## Description of the task
Lines from the one containing "red circle at (206, 333): moved 5 px down" through the end of the data are to be returned exactly, and no others.

## Input data

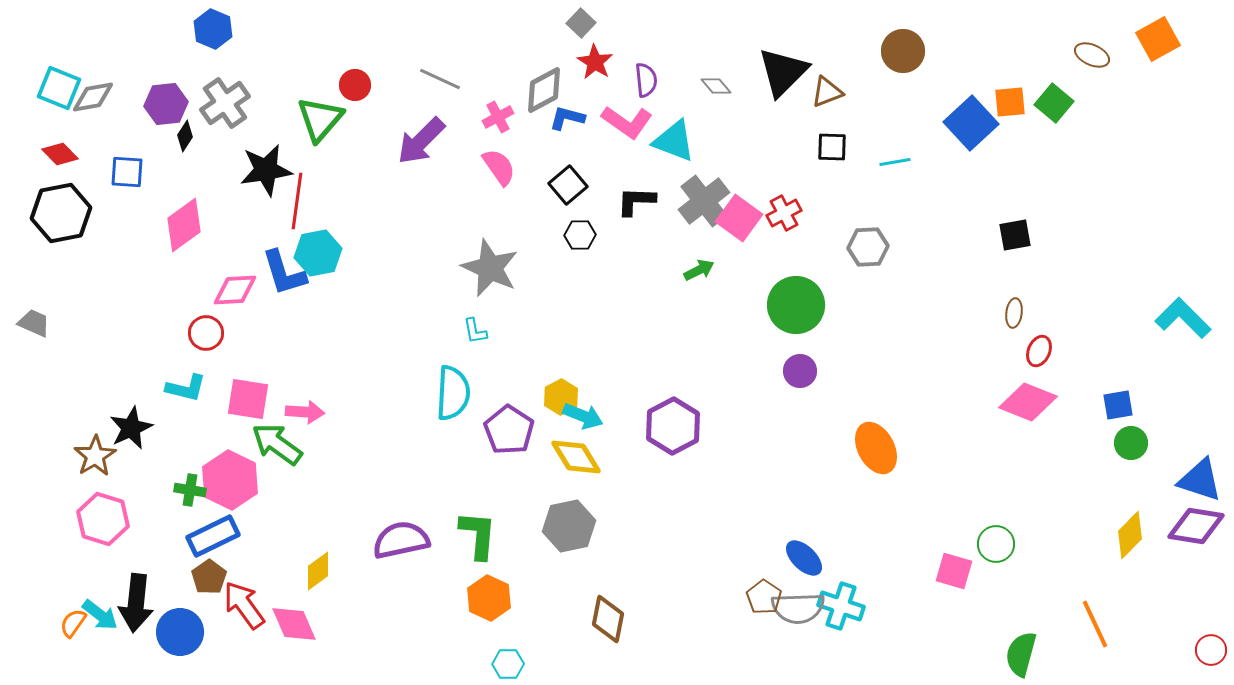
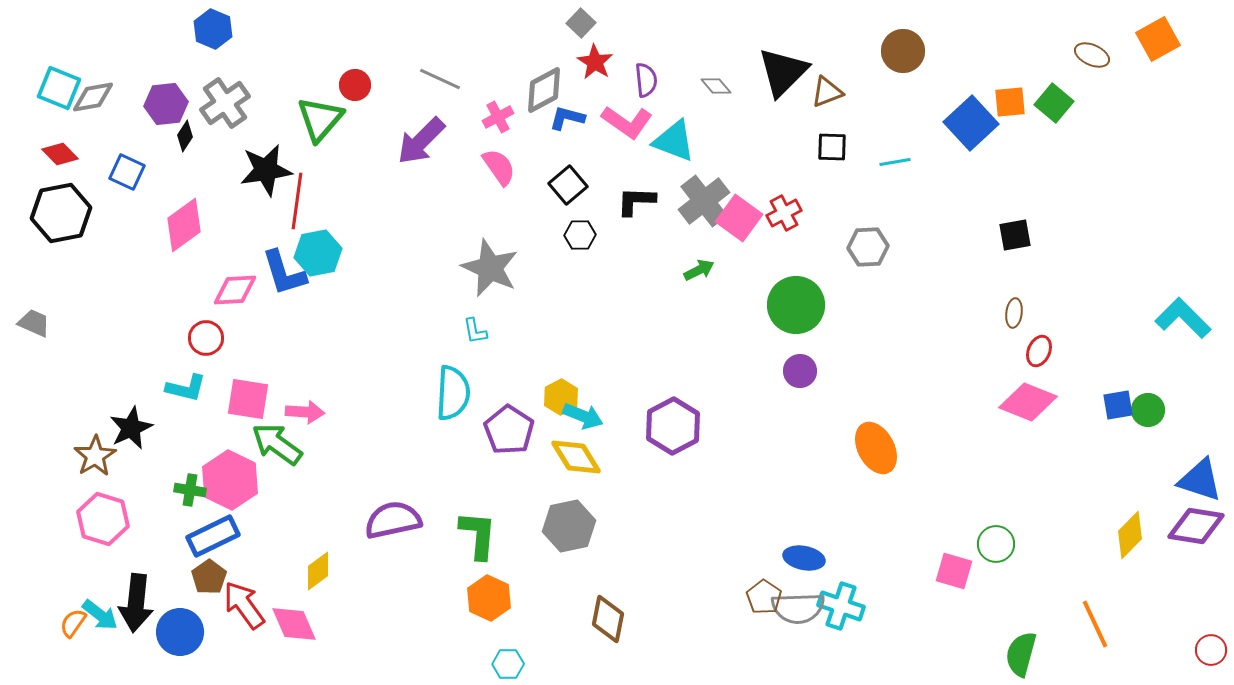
blue square at (127, 172): rotated 21 degrees clockwise
red circle at (206, 333): moved 5 px down
green circle at (1131, 443): moved 17 px right, 33 px up
purple semicircle at (401, 540): moved 8 px left, 20 px up
blue ellipse at (804, 558): rotated 33 degrees counterclockwise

## Exercise answer
red circle at (206, 333): moved 5 px down
green circle at (1131, 443): moved 17 px right, 33 px up
purple semicircle at (401, 540): moved 8 px left, 20 px up
blue ellipse at (804, 558): rotated 33 degrees counterclockwise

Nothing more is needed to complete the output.